Identify every line of the records that contains the string "acciaccatura", matching case exactly, and copy each of those lines.

> _DATA RECORDS_
(begin)

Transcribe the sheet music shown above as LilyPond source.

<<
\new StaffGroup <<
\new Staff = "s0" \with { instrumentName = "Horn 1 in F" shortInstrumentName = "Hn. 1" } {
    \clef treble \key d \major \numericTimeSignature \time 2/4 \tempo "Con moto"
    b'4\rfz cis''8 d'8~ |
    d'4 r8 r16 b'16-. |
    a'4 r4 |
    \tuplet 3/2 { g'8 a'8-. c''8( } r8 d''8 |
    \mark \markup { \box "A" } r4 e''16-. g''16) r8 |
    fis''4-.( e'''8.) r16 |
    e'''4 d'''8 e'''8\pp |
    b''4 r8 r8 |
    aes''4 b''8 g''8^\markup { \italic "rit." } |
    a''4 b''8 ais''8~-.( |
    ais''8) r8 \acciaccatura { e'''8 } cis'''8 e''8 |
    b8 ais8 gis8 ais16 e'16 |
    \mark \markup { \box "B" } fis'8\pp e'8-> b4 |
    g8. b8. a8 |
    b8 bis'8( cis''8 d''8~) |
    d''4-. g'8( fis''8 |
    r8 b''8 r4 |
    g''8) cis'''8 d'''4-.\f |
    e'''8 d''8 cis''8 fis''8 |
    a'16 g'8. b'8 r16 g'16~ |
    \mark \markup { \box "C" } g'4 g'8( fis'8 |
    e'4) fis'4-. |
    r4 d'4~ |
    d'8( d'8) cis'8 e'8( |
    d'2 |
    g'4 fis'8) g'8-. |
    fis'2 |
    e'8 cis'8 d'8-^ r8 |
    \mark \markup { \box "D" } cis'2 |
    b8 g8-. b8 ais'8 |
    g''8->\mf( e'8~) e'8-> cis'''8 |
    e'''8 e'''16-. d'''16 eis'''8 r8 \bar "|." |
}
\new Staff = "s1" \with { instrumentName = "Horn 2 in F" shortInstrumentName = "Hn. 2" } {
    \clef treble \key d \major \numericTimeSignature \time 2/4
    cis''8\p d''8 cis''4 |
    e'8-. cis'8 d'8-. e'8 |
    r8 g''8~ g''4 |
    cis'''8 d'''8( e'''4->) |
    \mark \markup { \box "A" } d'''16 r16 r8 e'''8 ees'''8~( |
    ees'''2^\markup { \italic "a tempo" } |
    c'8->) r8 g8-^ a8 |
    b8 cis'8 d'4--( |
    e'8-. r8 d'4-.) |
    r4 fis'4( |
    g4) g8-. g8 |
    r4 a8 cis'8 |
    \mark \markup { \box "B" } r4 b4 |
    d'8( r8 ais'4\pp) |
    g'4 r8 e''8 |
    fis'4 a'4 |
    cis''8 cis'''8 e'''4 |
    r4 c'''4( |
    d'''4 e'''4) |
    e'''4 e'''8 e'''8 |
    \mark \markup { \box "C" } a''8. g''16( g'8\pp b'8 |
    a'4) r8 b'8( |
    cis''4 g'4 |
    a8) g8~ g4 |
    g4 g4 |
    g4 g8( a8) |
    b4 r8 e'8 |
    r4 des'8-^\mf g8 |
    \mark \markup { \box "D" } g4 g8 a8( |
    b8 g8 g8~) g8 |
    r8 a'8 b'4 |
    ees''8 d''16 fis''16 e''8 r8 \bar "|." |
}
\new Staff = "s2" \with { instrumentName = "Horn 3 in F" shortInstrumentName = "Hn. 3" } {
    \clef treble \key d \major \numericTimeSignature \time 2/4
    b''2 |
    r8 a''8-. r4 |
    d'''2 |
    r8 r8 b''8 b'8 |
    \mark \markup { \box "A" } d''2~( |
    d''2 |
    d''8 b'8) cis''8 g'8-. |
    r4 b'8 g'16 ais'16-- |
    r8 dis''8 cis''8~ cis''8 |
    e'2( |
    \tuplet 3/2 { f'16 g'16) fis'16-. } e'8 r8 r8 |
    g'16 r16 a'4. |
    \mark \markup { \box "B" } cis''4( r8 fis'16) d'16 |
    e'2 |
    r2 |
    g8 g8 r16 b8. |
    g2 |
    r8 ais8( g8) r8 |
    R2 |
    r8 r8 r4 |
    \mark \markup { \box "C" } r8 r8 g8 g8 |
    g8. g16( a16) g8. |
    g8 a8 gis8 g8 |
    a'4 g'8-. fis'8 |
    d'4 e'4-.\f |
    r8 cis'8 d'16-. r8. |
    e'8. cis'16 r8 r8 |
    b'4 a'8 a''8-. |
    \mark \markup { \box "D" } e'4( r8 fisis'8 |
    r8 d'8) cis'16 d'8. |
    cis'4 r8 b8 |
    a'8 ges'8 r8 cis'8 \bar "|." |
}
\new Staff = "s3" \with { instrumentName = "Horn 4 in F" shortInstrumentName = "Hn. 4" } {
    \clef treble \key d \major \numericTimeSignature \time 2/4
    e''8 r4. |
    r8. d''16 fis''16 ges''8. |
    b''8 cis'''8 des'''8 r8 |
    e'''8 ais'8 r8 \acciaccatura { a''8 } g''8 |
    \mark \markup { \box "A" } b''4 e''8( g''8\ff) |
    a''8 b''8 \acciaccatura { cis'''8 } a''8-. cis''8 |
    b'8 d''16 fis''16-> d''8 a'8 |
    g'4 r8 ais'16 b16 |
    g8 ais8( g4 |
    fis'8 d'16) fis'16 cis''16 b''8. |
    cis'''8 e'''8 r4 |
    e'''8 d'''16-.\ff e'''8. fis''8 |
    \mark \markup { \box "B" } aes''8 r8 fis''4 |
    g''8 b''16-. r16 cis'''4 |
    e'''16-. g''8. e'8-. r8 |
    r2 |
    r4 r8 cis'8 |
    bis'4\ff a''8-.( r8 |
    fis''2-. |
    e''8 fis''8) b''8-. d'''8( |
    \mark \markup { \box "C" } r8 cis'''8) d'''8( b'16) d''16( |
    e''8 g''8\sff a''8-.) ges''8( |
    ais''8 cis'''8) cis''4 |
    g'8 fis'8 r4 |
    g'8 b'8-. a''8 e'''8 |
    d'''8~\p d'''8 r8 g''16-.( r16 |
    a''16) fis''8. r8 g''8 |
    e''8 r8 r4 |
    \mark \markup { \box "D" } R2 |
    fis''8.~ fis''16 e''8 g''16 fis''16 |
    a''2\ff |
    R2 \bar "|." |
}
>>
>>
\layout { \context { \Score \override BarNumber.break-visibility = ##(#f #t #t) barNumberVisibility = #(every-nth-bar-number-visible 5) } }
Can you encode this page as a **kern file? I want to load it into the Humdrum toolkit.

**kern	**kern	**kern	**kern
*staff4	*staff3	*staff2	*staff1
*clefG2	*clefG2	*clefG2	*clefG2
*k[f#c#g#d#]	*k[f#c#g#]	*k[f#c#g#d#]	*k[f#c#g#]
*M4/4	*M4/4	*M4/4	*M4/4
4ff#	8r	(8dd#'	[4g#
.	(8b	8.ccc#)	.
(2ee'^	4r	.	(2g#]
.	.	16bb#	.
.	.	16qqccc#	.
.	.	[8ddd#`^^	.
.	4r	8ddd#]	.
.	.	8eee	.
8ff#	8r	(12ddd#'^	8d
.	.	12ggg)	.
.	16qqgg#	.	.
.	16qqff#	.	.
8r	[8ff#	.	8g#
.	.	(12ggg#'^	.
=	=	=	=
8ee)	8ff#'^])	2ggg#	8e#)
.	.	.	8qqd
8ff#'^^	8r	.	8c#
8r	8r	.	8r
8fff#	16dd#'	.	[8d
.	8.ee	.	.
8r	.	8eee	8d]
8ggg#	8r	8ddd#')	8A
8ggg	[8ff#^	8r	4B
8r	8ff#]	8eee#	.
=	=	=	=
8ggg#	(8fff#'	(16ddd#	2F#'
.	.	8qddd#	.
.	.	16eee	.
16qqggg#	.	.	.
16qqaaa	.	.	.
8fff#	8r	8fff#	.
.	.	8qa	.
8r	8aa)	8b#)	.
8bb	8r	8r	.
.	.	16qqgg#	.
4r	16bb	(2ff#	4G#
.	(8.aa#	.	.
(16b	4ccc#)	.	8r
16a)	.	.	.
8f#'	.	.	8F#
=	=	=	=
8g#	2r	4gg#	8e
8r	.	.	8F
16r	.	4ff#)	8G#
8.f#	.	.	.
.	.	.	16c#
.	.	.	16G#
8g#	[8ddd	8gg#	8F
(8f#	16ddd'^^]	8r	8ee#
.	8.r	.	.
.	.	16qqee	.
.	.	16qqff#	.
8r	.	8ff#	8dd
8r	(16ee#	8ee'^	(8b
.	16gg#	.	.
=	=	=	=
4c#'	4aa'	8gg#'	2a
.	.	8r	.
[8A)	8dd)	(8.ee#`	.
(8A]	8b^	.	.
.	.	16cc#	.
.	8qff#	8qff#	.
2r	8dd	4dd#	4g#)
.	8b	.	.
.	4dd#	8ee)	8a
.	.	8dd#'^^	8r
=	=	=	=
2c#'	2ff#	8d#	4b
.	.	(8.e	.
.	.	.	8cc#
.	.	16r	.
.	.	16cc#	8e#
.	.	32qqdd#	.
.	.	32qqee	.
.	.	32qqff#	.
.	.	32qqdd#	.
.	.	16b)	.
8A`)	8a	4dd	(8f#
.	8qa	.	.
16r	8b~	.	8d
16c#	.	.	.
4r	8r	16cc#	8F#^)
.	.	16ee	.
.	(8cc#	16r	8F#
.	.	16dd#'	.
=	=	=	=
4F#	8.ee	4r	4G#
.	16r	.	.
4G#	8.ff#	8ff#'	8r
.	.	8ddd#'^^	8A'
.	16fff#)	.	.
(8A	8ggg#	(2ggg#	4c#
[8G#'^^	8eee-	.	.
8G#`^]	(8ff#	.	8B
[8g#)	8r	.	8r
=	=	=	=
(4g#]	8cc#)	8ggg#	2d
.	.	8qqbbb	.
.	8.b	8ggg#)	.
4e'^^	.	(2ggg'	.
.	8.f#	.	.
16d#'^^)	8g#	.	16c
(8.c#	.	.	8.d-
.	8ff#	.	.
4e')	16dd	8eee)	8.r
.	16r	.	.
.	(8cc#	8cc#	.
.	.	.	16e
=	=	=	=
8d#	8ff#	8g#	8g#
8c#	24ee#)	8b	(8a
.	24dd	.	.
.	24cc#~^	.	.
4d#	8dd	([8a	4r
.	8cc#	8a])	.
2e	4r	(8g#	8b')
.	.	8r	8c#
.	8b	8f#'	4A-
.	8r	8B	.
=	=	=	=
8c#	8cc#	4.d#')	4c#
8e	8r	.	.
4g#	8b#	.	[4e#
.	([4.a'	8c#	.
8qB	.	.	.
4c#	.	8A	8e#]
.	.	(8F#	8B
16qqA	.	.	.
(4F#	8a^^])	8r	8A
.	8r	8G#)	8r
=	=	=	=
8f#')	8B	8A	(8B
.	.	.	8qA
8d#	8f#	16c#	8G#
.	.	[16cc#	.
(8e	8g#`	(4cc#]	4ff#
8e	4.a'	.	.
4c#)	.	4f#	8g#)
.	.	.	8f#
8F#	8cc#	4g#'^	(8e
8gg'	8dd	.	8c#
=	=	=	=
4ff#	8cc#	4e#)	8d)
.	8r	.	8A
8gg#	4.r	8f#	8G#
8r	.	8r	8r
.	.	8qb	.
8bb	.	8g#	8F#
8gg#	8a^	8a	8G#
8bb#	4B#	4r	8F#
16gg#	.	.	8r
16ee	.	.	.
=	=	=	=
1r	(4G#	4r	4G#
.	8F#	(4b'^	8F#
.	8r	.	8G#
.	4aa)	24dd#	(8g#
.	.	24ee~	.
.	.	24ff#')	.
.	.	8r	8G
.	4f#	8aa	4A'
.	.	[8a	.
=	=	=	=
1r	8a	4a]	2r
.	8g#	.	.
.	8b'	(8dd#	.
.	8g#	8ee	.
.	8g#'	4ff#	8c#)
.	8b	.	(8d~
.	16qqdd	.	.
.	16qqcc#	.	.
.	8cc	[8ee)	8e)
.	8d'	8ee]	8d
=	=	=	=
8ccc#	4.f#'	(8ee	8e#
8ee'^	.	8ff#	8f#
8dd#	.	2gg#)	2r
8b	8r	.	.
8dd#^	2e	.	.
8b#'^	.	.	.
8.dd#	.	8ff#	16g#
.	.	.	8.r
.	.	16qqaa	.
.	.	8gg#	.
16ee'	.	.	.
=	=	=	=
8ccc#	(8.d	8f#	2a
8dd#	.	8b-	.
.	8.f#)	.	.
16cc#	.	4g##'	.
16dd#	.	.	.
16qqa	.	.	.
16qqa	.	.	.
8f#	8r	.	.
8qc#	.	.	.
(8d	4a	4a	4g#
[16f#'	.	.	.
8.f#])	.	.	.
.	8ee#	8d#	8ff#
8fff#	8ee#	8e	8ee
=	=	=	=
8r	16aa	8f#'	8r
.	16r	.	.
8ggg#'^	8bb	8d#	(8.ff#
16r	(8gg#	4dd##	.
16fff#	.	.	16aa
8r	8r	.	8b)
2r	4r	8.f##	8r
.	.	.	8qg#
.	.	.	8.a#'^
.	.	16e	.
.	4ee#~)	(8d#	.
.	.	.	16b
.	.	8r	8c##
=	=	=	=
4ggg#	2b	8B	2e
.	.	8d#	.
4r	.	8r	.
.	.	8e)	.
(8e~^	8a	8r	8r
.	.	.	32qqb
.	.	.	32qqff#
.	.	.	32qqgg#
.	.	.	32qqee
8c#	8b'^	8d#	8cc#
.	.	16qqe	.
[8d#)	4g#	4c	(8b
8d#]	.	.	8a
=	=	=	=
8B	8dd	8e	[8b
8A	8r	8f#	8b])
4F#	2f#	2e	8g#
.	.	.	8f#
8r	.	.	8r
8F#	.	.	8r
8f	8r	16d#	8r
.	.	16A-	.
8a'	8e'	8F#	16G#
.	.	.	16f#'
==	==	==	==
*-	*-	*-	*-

(end)

> _EXERCISE RESULT_
    ais''8) r8 \acciaccatura { e'''8 } cis'''8 e''8 |
    e'''8 ais'8 r8 \acciaccatura { a''8 } g''8 |
    a''8 b''8 \acciaccatura { cis'''8 } a''8-. cis''8 |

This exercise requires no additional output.